--- ASSIGNED TASK ---
From the line containing "(362, 121) = (451, 96): none -> red duck" down to the line containing "(396, 358) = (435, 330): none -> red car" in the records below, reproduce every line exactly, ends included, and omit all others.

--- DATA FOR THIS EXERCISE ---
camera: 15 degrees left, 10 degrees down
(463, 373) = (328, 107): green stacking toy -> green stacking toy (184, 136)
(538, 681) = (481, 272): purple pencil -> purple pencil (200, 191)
...
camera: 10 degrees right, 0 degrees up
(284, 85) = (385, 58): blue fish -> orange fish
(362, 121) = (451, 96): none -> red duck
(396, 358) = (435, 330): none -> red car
==
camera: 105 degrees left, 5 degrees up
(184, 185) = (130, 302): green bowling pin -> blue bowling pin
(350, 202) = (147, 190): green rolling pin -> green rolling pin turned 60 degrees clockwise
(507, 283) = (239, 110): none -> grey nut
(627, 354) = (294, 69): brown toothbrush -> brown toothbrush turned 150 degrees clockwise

--- ANSWER FOR THE TASK ---
(362, 121) = (451, 96): none -> red duck
(396, 358) = (435, 330): none -> red car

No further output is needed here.